▶ _GOAL OF THE EXERCISE_:
Transcribe only the part of the material below that begins at the line containing "The rosy strawberry" and ends at the line containing "The camera went 170", with both kept and images left out.
=== Begin Enclosure ===
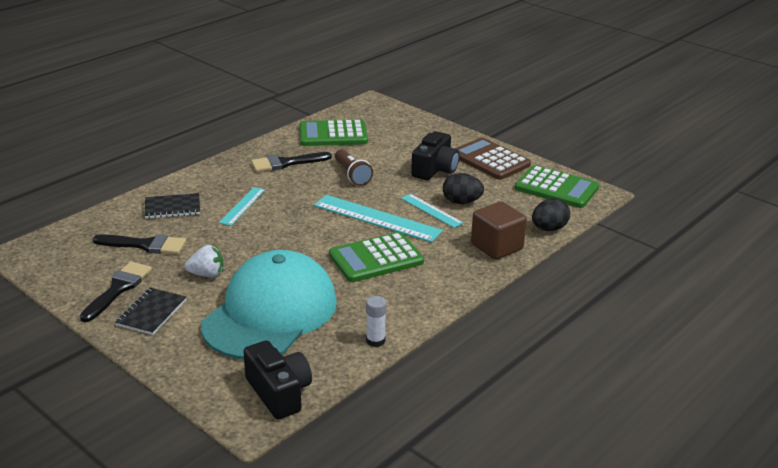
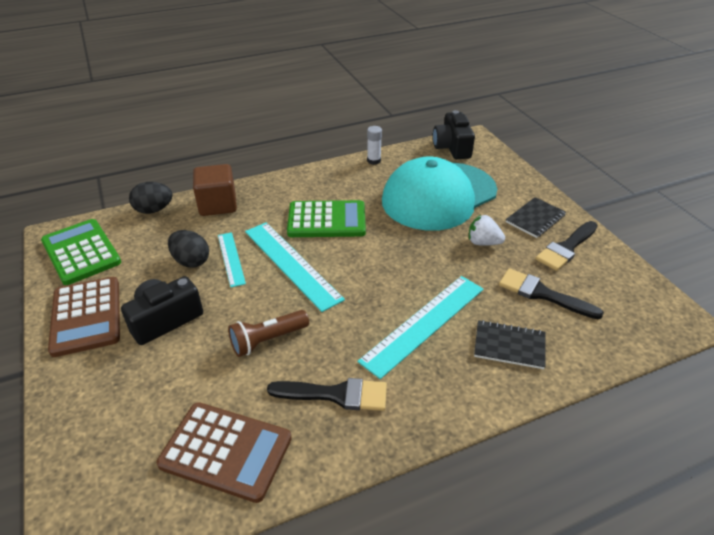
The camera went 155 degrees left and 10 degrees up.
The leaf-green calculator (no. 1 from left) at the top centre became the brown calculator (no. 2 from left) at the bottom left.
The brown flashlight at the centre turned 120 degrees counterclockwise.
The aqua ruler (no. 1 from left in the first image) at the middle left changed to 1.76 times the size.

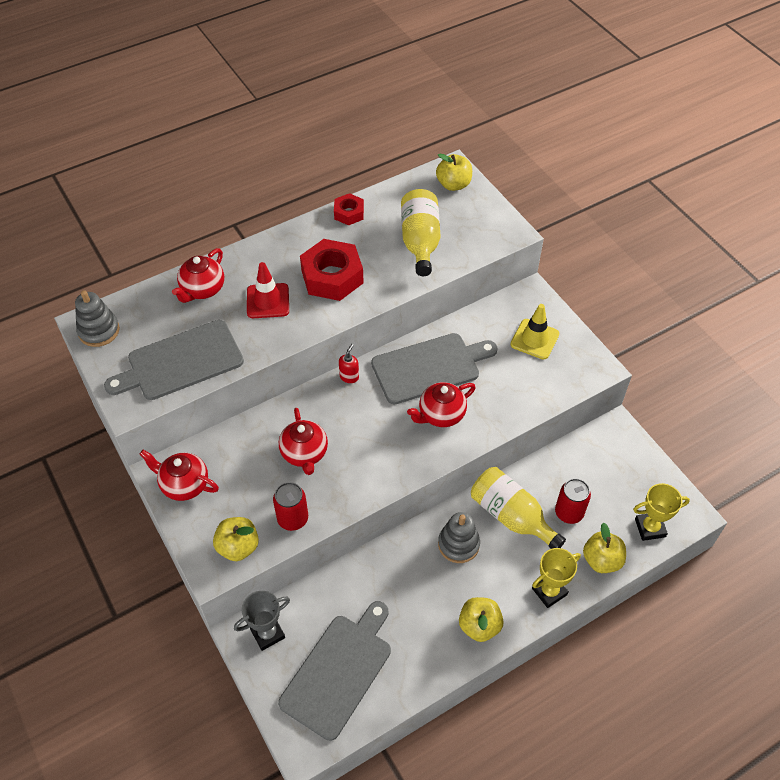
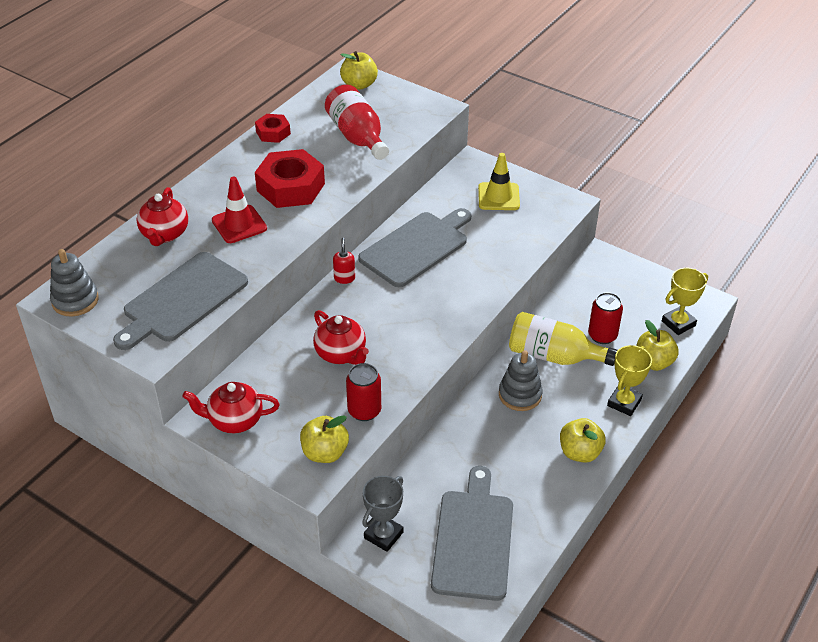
The camera went 25 degrees left and 10 degrees down.
The scarlet teapot (no. 4 from left) at the centre disappeared.
The yellow flask (no. 1 from left) at the top centre became the scarlet flask at the top centre.

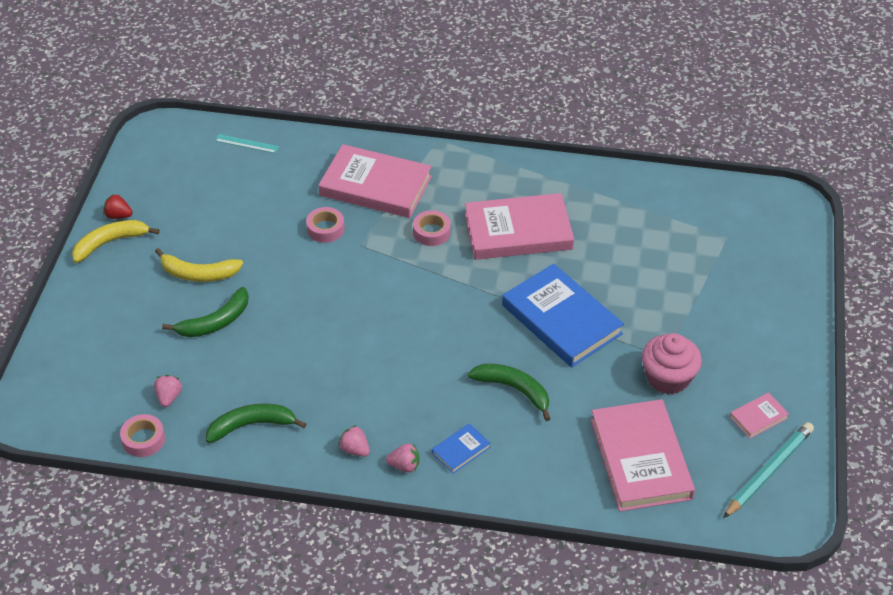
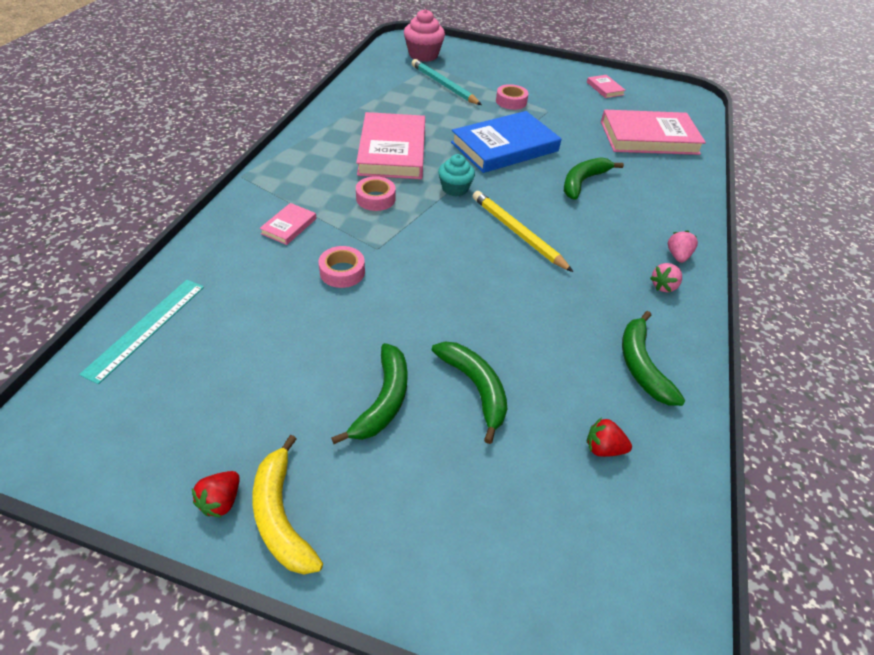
The camera went 85 degrees left and 0 degrees up.
The royal blue hardback (no. 1 from left) at the bottom centre disappeared.
The aqua fairy cake at the top centre appeared.
The yellow pencil at the centre appeared.
The rosy tape (no. 1 from left in the first image) moved from the bottom left to the top centre.
The rosy fairy cake moved from the middle right to the top centre.
The aqua pencil moved from the bottom right to the top centre.
The rosy strawberry (no. 1 from left) at the middle left became the scarlet strawberry (no. 2 from left) at the bottom right.
The yellow toy banana (no. 2 from left) at the middle left became the leaf-green toy banana (no. 1 from left) at the centre.
The aqua ruler at the top left changed to 1.58 times the size.
The rosy hardback (no. 1 from left) at the top centre changed to 0.44 times the size.

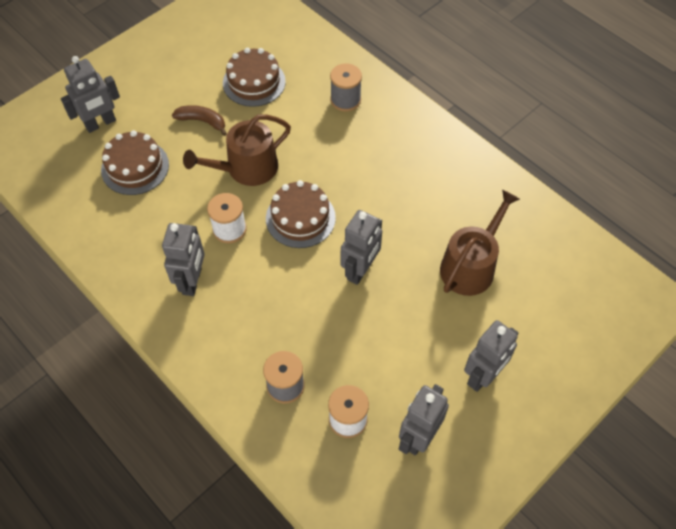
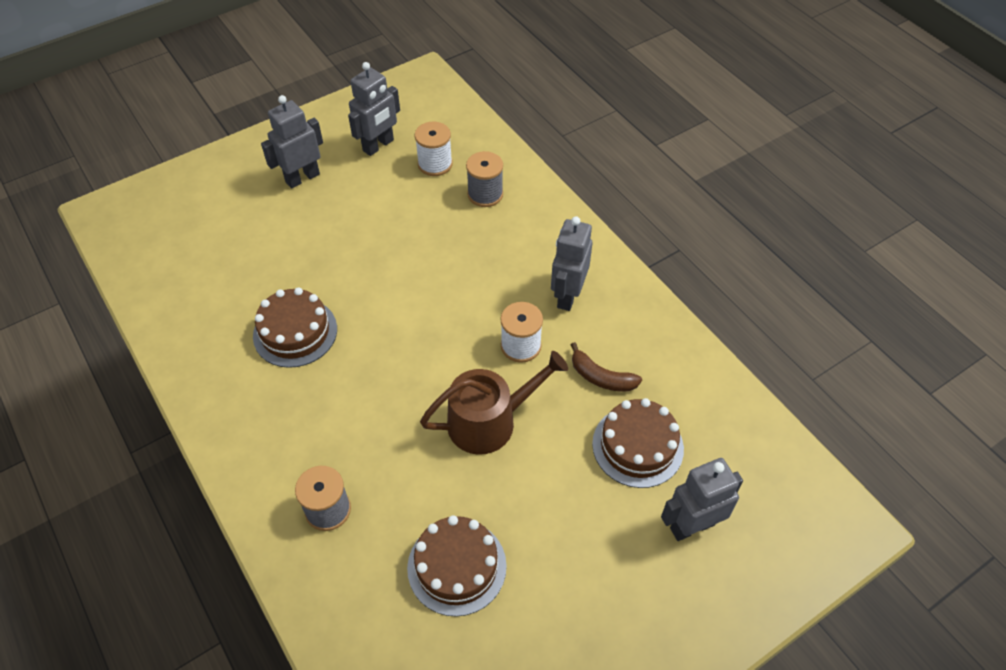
The camera went 170 degrees left and 5 degrees down.
The grey toy robot (no. 3 from left) at the centre disappeared.
The brown watering can (no. 2 from left) at the middle right disappeared.
The brown toy banana moved from the top left to the centre.
The brown gateau (no. 3 from left in the first image) moved from the centre to the middle left.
=== End Enclosure ===
▶ _REPLY_:
The rosy strawberry (no. 1 from left) at the middle left became the scarlet strawberry (no. 2 from left) at the bottom right.
The yellow toy banana (no. 2 from left) at the middle left became the leaf-green toy banana (no. 1 from left) at the centre.
The aqua ruler at the top left changed to 1.58 times the size.
The rosy hardback (no. 1 from left) at the top centre changed to 0.44 times the size.

The camera went 170 degrees left and 5 degrees down.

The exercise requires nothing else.